● HOW TO COMPLETE THIS TASK
Please retype the line that contains "C5: 10nF (GND, W28) -> 3.3nF (GND, W28)" and all lines that follow it to the end of the entries below, exactly as they stand, with nothing added.

● MATERIAL SUPPLIED
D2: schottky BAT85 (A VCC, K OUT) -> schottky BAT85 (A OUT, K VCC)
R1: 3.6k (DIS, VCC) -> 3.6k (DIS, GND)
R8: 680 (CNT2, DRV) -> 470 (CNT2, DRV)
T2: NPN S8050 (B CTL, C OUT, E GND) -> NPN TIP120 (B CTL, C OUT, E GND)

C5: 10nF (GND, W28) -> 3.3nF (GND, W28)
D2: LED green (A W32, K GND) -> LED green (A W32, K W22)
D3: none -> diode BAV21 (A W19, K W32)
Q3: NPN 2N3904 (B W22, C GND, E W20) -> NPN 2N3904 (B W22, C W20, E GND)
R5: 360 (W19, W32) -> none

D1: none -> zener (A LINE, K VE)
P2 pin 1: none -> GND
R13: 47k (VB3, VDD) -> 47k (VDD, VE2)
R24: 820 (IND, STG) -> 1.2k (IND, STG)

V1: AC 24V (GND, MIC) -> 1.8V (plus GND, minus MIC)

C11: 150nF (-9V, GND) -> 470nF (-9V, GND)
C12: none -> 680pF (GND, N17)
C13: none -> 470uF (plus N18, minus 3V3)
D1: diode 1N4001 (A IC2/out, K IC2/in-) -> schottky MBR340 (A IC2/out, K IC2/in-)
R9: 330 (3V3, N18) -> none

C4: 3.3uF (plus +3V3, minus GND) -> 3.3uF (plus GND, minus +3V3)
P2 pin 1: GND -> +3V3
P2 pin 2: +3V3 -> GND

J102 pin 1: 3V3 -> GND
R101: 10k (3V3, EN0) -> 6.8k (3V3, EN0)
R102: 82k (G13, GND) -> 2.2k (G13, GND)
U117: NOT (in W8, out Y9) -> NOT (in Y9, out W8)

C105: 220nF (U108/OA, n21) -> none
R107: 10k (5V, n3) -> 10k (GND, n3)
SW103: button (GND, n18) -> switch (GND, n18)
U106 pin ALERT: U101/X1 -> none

● REPLY TO THE TASK
C5: 10nF (GND, W28) -> 3.3nF (GND, W28)
D2: LED green (A W32, K GND) -> LED green (A W32, K W22)
D3: none -> diode BAV21 (A W19, K W32)
Q3: NPN 2N3904 (B W22, C GND, E W20) -> NPN 2N3904 (B W22, C W20, E GND)
R5: 360 (W19, W32) -> none

D1: none -> zener (A LINE, K VE)
P2 pin 1: none -> GND
R13: 47k (VB3, VDD) -> 47k (VDD, VE2)
R24: 820 (IND, STG) -> 1.2k (IND, STG)

V1: AC 24V (GND, MIC) -> 1.8V (plus GND, minus MIC)

C11: 150nF (-9V, GND) -> 470nF (-9V, GND)
C12: none -> 680pF (GND, N17)
C13: none -> 470uF (plus N18, minus 3V3)
D1: diode 1N4001 (A IC2/out, K IC2/in-) -> schottky MBR340 (A IC2/out, K IC2/in-)
R9: 330 (3V3, N18) -> none

C4: 3.3uF (plus +3V3, minus GND) -> 3.3uF (plus GND, minus +3V3)
P2 pin 1: GND -> +3V3
P2 pin 2: +3V3 -> GND

J102 pin 1: 3V3 -> GND
R101: 10k (3V3, EN0) -> 6.8k (3V3, EN0)
R102: 82k (G13, GND) -> 2.2k (G13, GND)
U117: NOT (in W8, out Y9) -> NOT (in Y9, out W8)

C105: 220nF (U108/OA, n21) -> none
R107: 10k (5V, n3) -> 10k (GND, n3)
SW103: button (GND, n18) -> switch (GND, n18)
U106 pin ALERT: U101/X1 -> none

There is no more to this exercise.